ENTRIES PROVIDED Block Start

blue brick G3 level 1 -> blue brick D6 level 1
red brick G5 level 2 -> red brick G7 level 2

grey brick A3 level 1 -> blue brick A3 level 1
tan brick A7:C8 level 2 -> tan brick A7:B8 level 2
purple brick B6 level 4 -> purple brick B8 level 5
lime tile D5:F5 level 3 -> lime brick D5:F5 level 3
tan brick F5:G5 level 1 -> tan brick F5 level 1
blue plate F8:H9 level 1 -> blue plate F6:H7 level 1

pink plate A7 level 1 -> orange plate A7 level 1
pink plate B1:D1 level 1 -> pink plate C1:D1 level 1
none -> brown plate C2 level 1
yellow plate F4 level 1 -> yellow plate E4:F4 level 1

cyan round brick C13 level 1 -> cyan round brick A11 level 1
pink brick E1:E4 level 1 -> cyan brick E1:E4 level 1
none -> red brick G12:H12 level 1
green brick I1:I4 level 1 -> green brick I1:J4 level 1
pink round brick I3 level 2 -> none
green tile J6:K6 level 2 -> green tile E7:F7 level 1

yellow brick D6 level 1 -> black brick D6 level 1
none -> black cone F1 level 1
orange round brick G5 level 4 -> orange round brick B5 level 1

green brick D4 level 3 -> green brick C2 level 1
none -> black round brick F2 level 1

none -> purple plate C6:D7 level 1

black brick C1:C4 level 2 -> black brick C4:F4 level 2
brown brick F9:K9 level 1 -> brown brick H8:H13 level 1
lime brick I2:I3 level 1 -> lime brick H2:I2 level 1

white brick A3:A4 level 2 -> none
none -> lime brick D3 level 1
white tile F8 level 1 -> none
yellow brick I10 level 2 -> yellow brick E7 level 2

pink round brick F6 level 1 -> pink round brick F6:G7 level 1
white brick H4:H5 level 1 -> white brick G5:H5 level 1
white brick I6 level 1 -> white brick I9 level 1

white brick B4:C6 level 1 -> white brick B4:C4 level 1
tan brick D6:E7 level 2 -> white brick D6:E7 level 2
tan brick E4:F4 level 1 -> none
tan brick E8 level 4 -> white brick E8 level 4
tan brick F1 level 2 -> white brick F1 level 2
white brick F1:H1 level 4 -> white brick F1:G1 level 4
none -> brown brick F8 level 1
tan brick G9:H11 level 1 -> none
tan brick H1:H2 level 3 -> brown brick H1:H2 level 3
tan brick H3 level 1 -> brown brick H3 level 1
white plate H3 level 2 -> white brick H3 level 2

ENTRIES PROVIDED Block End

◆ EXERCISE BRIEF: In the records above, find the line containing "lime tile D5:F5" and restate word for word every line from the first through that one.

◆ EXERCISE SOLUTION:
blue brick G3 level 1 -> blue brick D6 level 1
red brick G5 level 2 -> red brick G7 level 2

grey brick A3 level 1 -> blue brick A3 level 1
tan brick A7:C8 level 2 -> tan brick A7:B8 level 2
purple brick B6 level 4 -> purple brick B8 level 5
lime tile D5:F5 level 3 -> lime brick D5:F5 level 3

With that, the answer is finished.